Start of Block
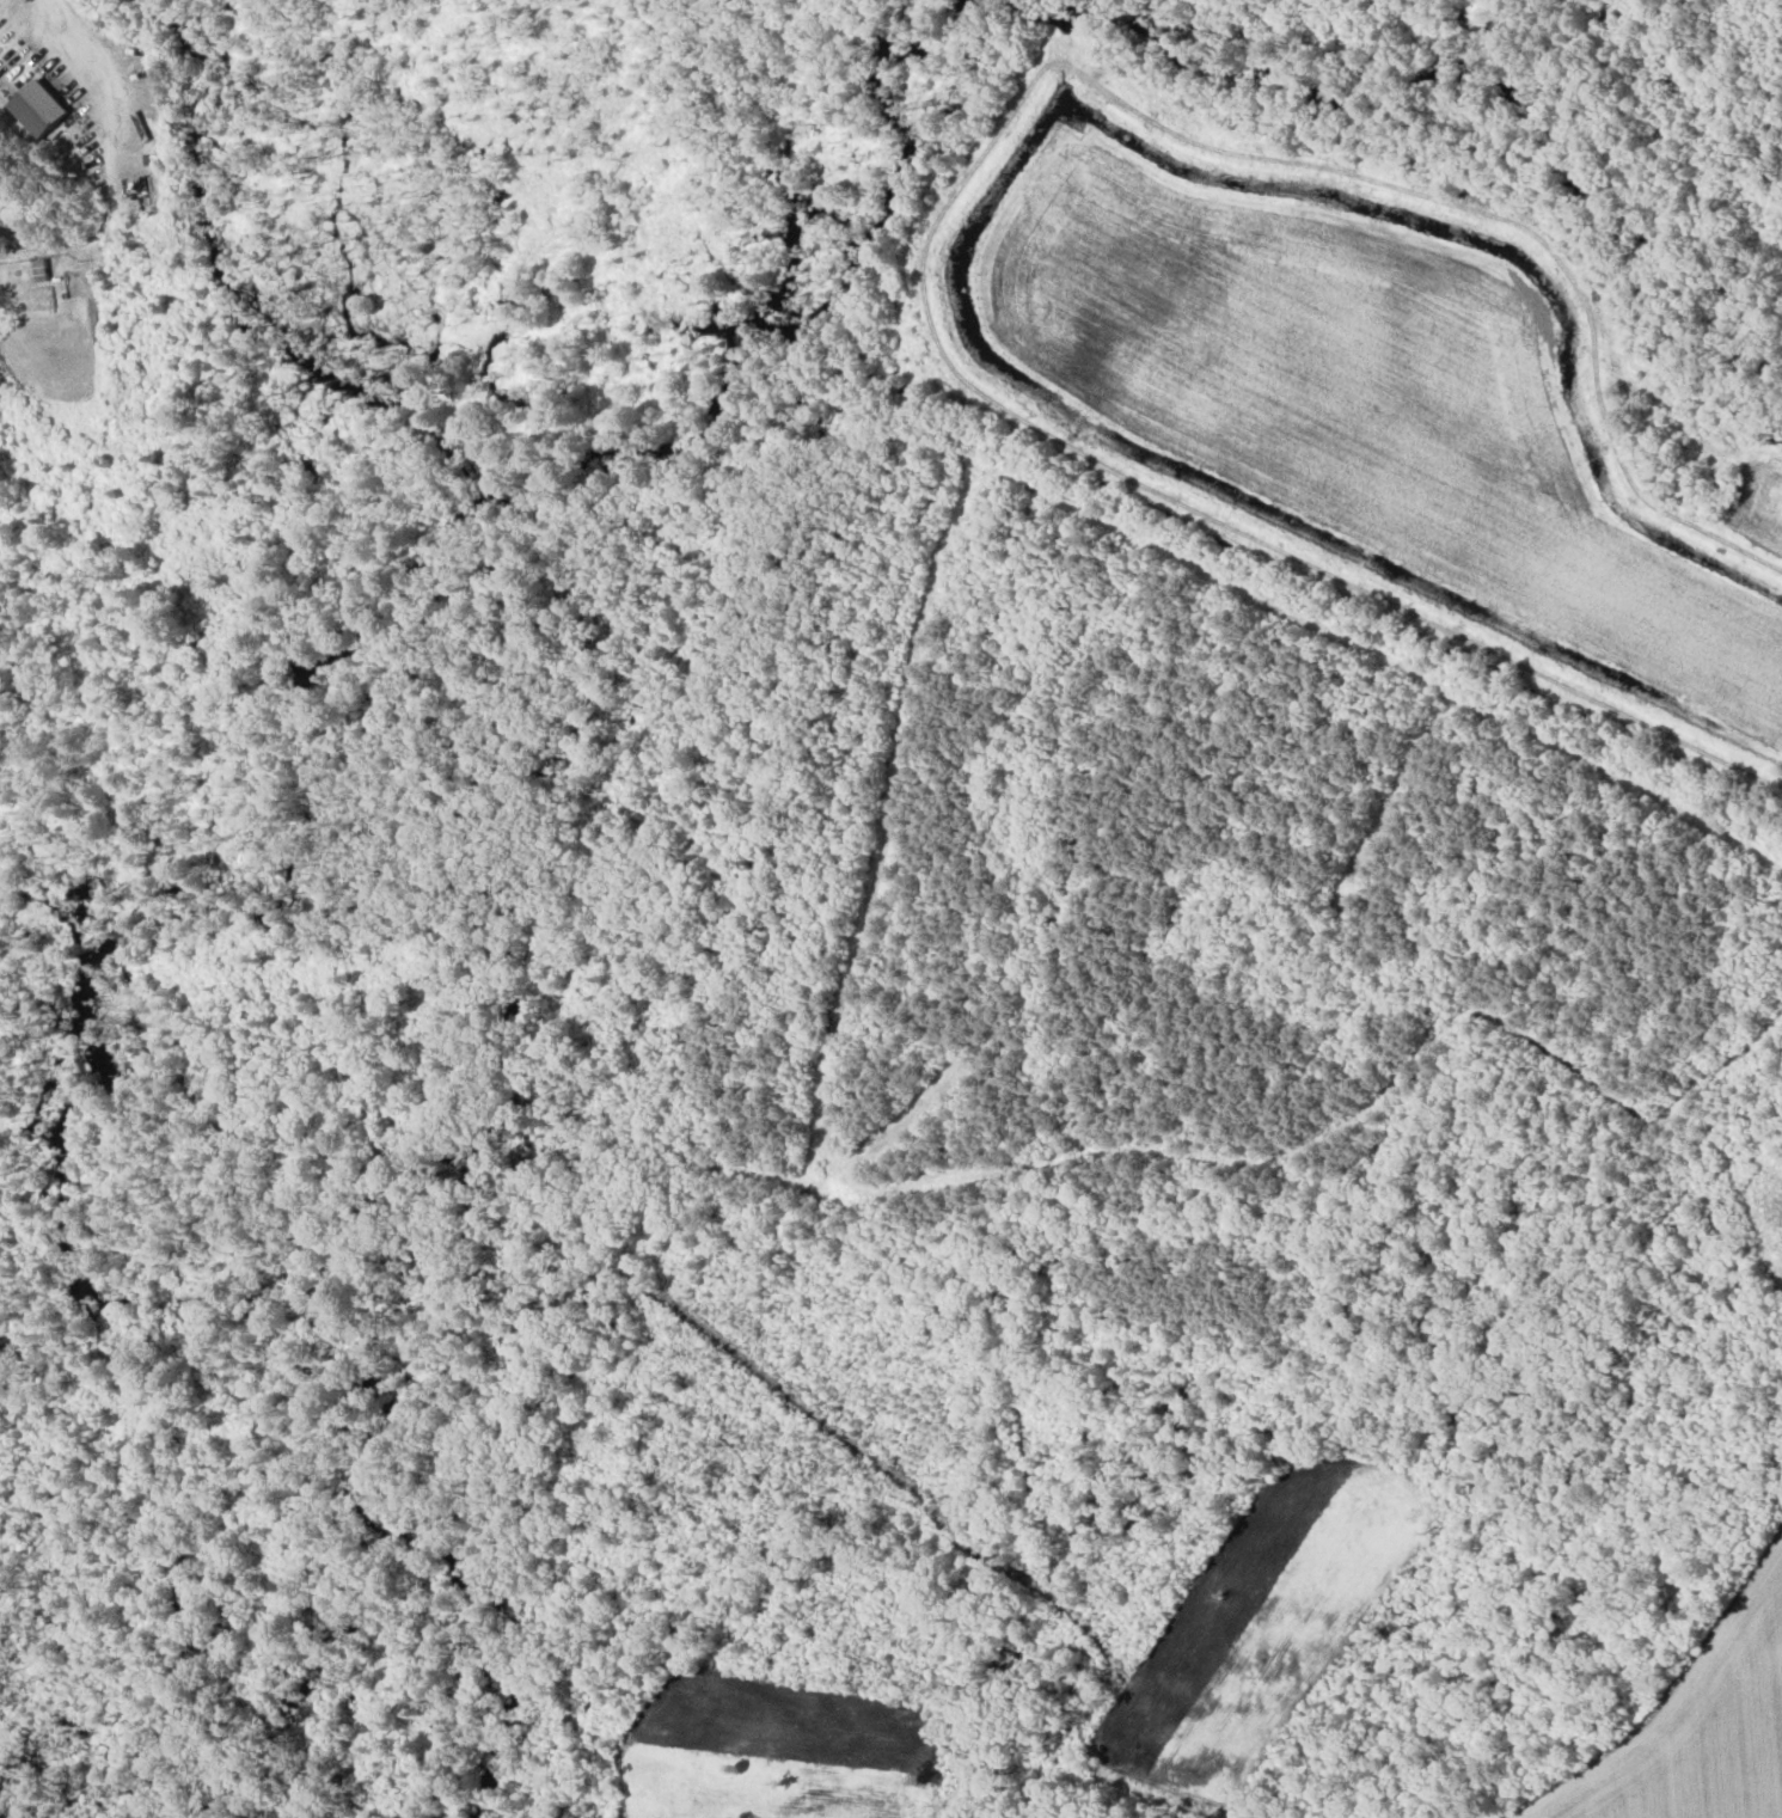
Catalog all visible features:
road: (21, 36)
building: (37, 108)
road: (110, 170)
wastewater plant: (140, 321)
wastewater plant: (64, 346)
wastewater plant: (152, 383)
wastewater plant: (70, 400)
wastewater plant: (79, 459)

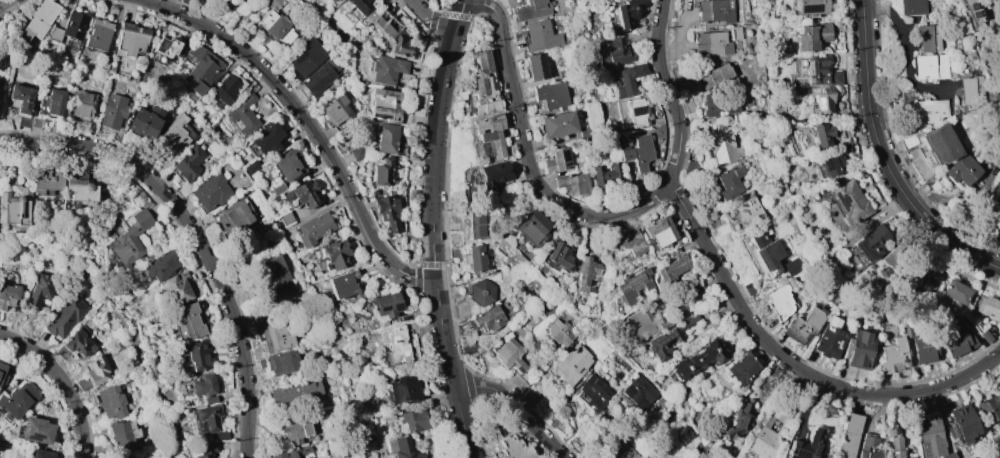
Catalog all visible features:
building: (330, 0)
building: (332, 0)
road: (2, 1)
building: (275, 3)
road: (435, 5)
rooftop solar panel: (970, 6)
rooftop solar panel: (808, 7)
building: (809, 7)
building: (913, 7)
building: (530, 9)
building: (359, 10)
building: (715, 10)
building: (972, 11)
building: (626, 12)
rooftop solar panel: (972, 13)
road: (446, 14)
building: (38, 20)
road: (430, 20)
road: (431, 21)
building: (70, 27)
building: (277, 27)
building: (736, 32)
building: (392, 34)
building: (98, 36)
building: (540, 36)
building: (811, 36)
building: (927, 38)
building: (130, 39)
building: (711, 43)
building: (165, 50)
building: (610, 53)
road: (905, 54)
rooftop solar panel: (299, 57)
building: (306, 57)
park: (992, 57)
building: (103, 63)
rooftop solar panel: (811, 66)
building: (536, 67)
building: (930, 67)
building: (200, 68)
building: (110, 69)
building: (386, 69)
road: (430, 72)
building: (820, 72)
building: (482, 74)
building: (713, 75)
building: (316, 79)
building: (627, 79)
building: (0, 88)
building: (228, 88)
building: (970, 90)
building: (551, 96)
rooftop solar panel: (222, 98)
building: (824, 100)
building: (20, 102)
building: (51, 102)
rooftop solar panel: (818, 103)
building: (84, 104)
building: (384, 104)
building: (718, 104)
building: (485, 107)
rooftop solar panel: (637, 109)
building: (337, 110)
building: (927, 110)
building: (112, 111)
building: (637, 111)
building: (242, 116)
road: (423, 119)
building: (35, 121)
building: (145, 121)
road: (310, 124)
building: (558, 124)
building: (489, 132)
building: (177, 133)
building: (821, 134)
building: (265, 137)
building: (755, 137)
building: (389, 139)
building: (722, 143)
building: (939, 144)
road: (408, 149)
building: (357, 151)
building: (639, 152)
road: (529, 160)
building: (557, 160)
road: (883, 160)
building: (833, 161)
building: (188, 163)
building: (290, 164)
rooftop solar panel: (825, 164)
building: (581, 166)
building: (250, 167)
building: (691, 167)
building: (920, 169)
building: (961, 169)
building: (383, 173)
building: (605, 174)
building: (492, 175)
building: (47, 182)
building: (728, 182)
building: (572, 184)
building: (79, 188)
building: (278, 188)
building: (209, 192)
building: (304, 194)
building: (994, 195)
rooftop solar panel: (840, 200)
building: (849, 201)
building: (15, 207)
building: (747, 210)
building: (387, 211)
building: (239, 212)
building: (286, 217)
rooftop solar panel: (480, 217)
building: (478, 223)
building: (531, 228)
building: (314, 229)
road: (431, 229)
building: (659, 231)
rooftop solar panel: (481, 232)
road: (194, 236)
building: (130, 240)
building: (630, 241)
building: (867, 244)
rooftop solar panel: (864, 253)
building: (335, 254)
building: (558, 255)
building: (771, 255)
rooftop solar panel: (759, 256)
building: (474, 258)
building: (891, 258)
rooftop solar panel: (764, 261)
road: (413, 265)
road: (425, 265)
building: (161, 266)
building: (671, 268)
building: (276, 270)
building: (589, 271)
road: (417, 277)
building: (343, 284)
building: (632, 286)
building: (177, 287)
building: (40, 290)
building: (481, 291)
building: (955, 293)
road: (733, 294)
building: (8, 295)
building: (780, 301)
building: (387, 304)
rooftop solar panel: (400, 307)
building: (988, 308)
rooftop solar panel: (381, 309)
road: (426, 314)
building: (64, 317)
building: (488, 318)
building: (188, 322)
building: (645, 322)
road: (426, 324)
building: (803, 325)
building: (559, 332)
building: (275, 336)
building: (985, 336)
building: (670, 338)
building: (78, 341)
building: (830, 341)
building: (955, 341)
building: (394, 344)
building: (922, 344)
building: (861, 349)
building: (197, 355)
building: (509, 355)
building: (893, 355)
building: (698, 360)
building: (280, 362)
building: (572, 364)
building: (743, 366)
rooftop solar panel: (520, 368)
building: (2, 373)
building: (93, 373)
road: (425, 373)
road: (438, 375)
building: (516, 381)
road: (62, 382)
building: (998, 384)
building: (204, 386)
building: (997, 389)
building: (404, 390)
building: (295, 392)
building: (593, 392)
building: (638, 392)
road: (443, 396)
building: (18, 399)
building: (210, 400)
building: (110, 402)
road: (516, 409)
building: (986, 409)
building: (209, 417)
building: (741, 419)
building: (412, 421)
building: (960, 424)
rooftop solar panel: (25, 428)
building: (36, 430)
road: (451, 430)
building: (294, 431)
building: (122, 432)
building: (768, 432)
building: (220, 435)
building: (849, 435)
building: (930, 438)
building: (511, 444)
building: (806, 445)
building: (894, 447)
building: (402, 448)
building: (869, 448)
rooftop solar panel: (815, 449)
building: (617, 450)
building: (205, 451)
building: (292, 453)
building: (41, 454)
rooftop solar panel: (804, 456)
building: (125, 457)

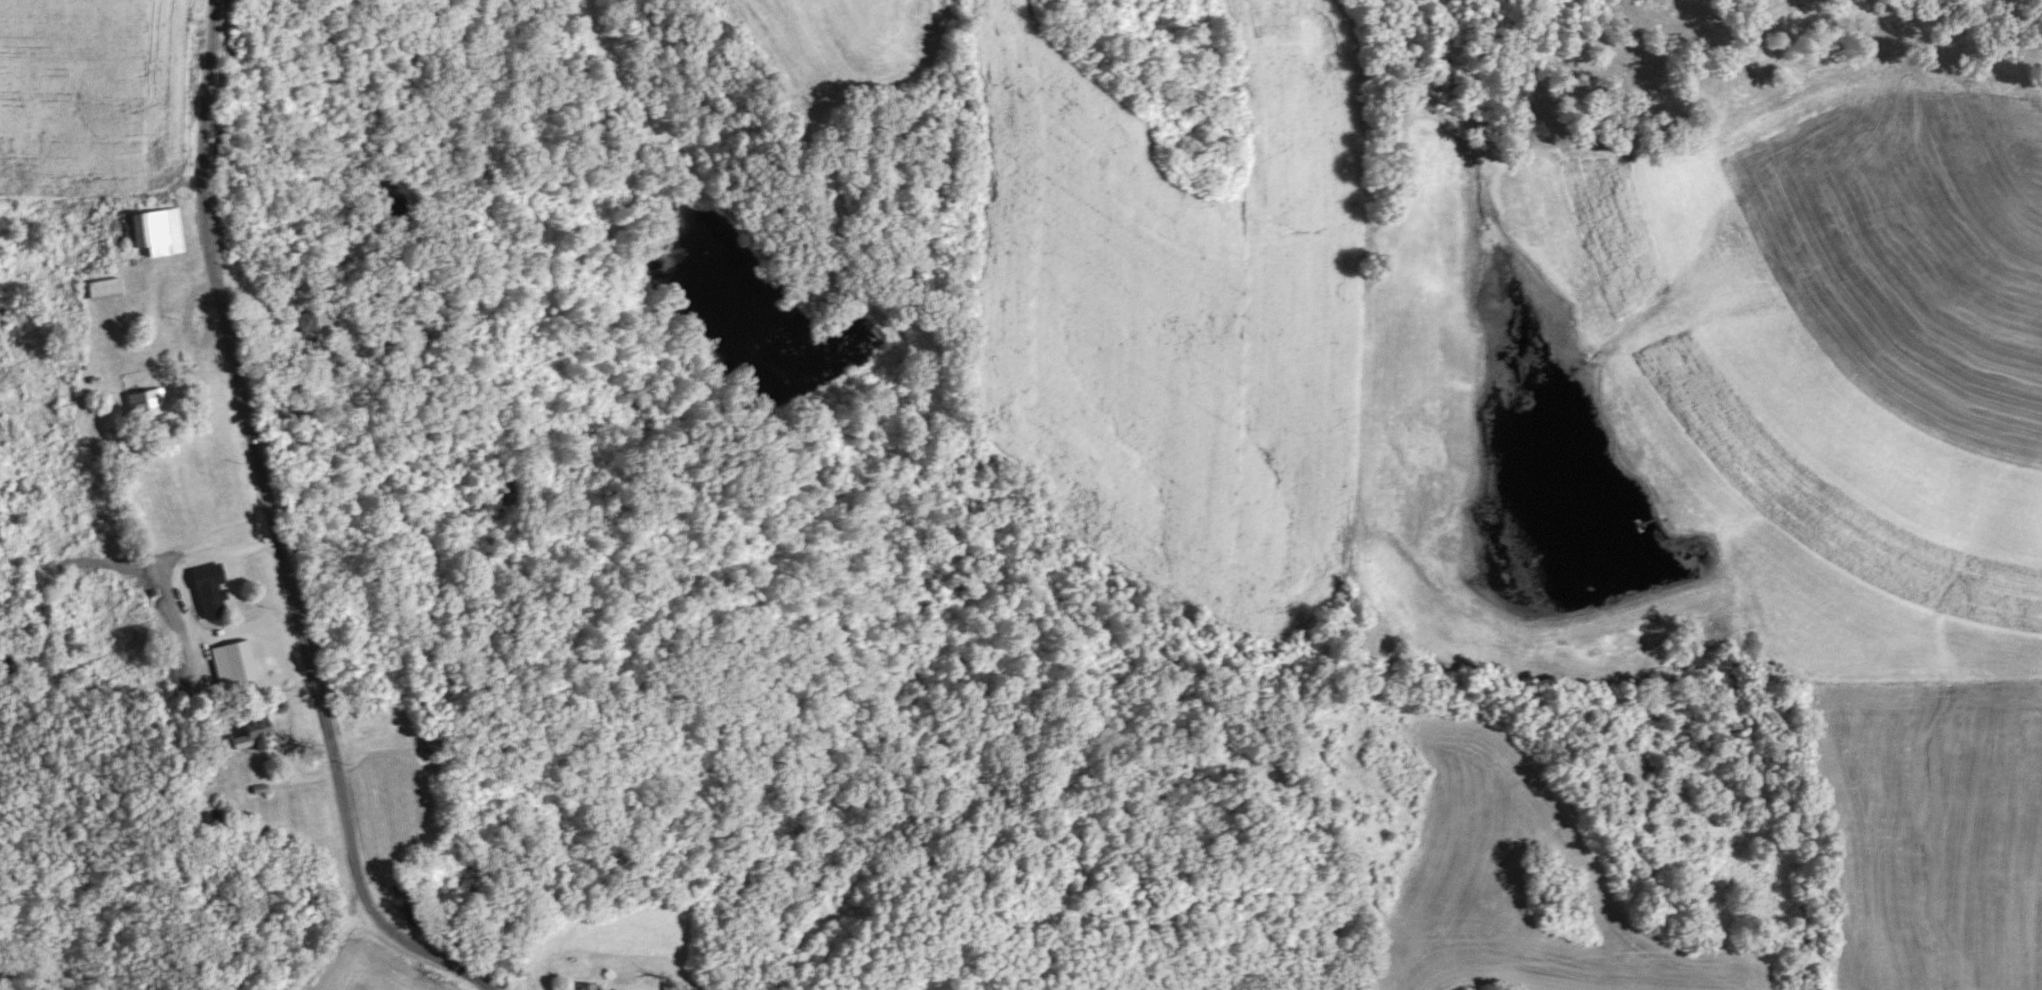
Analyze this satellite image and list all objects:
crop: (91, 102)
building: (156, 232)
building: (101, 289)
building: (145, 403)
road: (274, 529)
building: (209, 602)
building: (250, 734)
building: (433, 741)
building: (210, 817)
road: (327, 943)
building: (582, 986)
End of Block
Assignment: Exactly the lines from the one containing "Analyze this satellite" through the final line of the records above are needed, copied word for word.

Result:
Analyze this satellite image and list all objects:
crop: (91, 102)
building: (156, 232)
building: (101, 289)
building: (145, 403)
road: (274, 529)
building: (209, 602)
building: (250, 734)
building: (433, 741)
building: (210, 817)
road: (327, 943)
building: (582, 986)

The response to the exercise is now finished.